**YOUR GOAL:** Please output every line of the material as it stands, without the pictures.

**ENTRIES PROVIDED:**

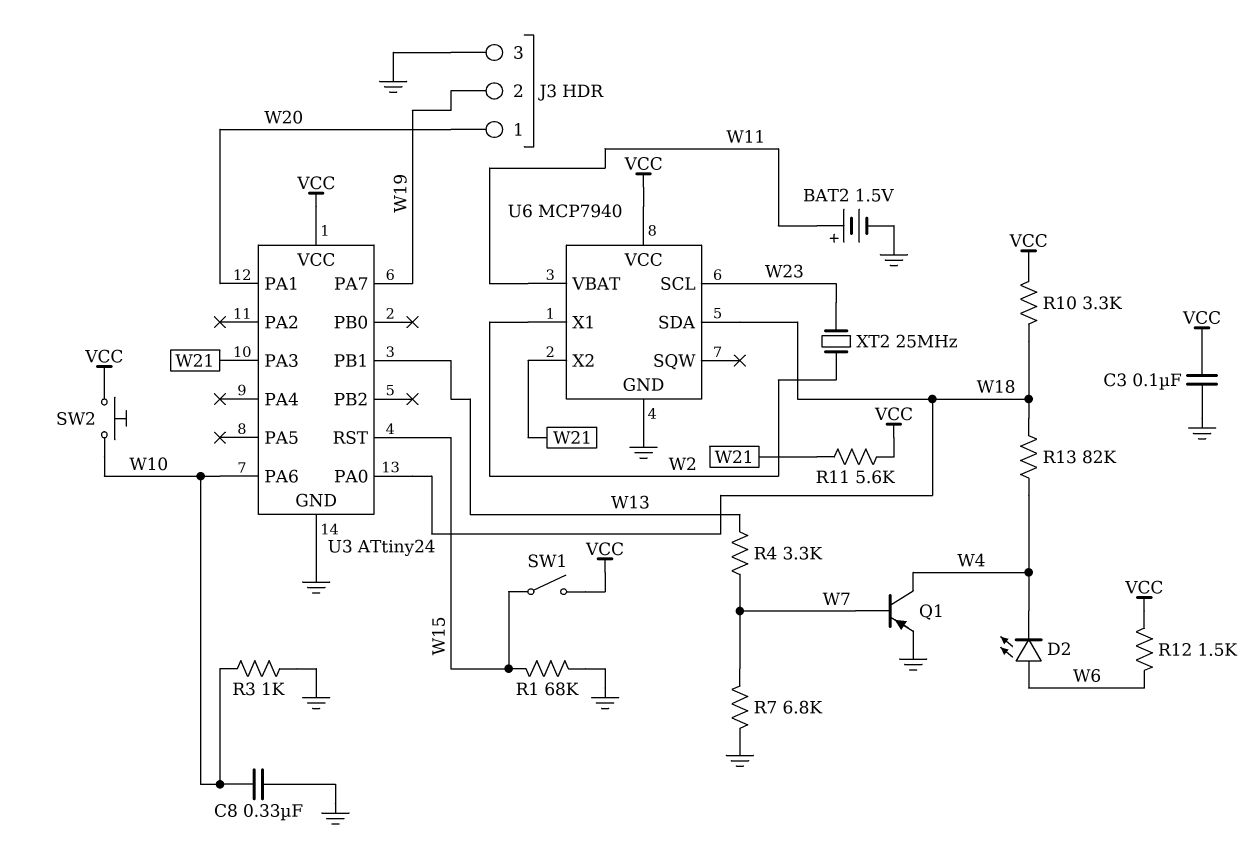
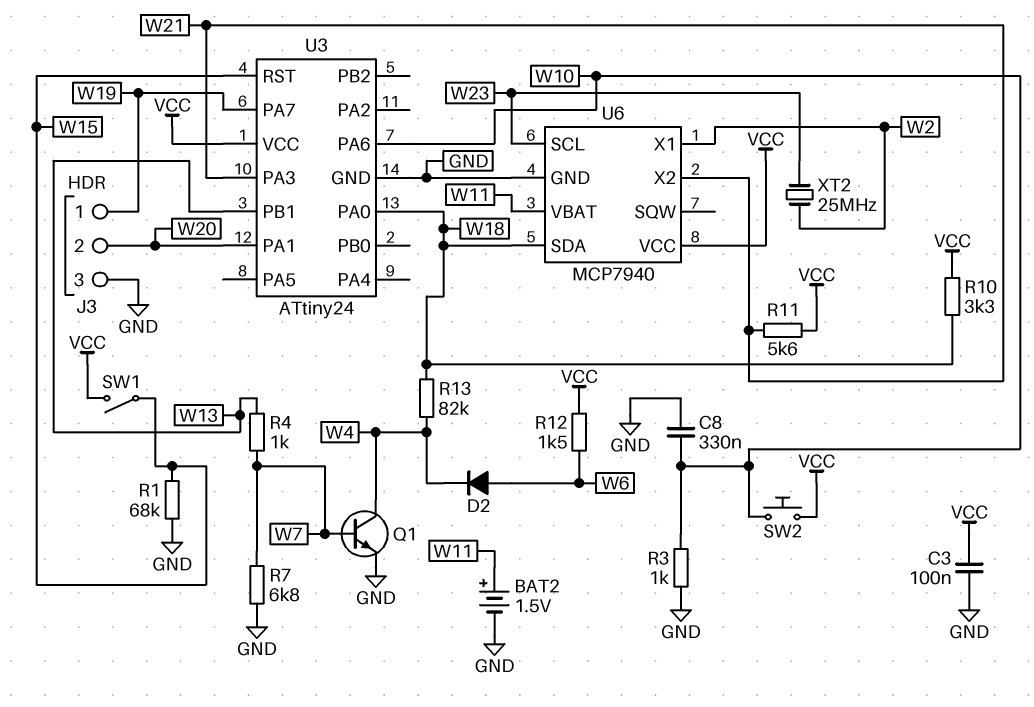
D2: LED (A W6, K W4) -> diode (A W6, K W4)
J3 pin 1: W20 -> W19
J3 pin 2: W19 -> W20
Q1: PNP (B W7, C W4, E GND) -> NPN (B W7, C W4, E GND)
R4: 3.3k (W7, W13) -> 1k (W7, W13)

**ANSWER TO THIS EXERCISE:**
D2: LED (A W6, K W4) -> diode (A W6, K W4)
J3 pin 1: W20 -> W19
J3 pin 2: W19 -> W20
Q1: PNP (B W7, C W4, E GND) -> NPN (B W7, C W4, E GND)
R4: 3.3k (W7, W13) -> 1k (W7, W13)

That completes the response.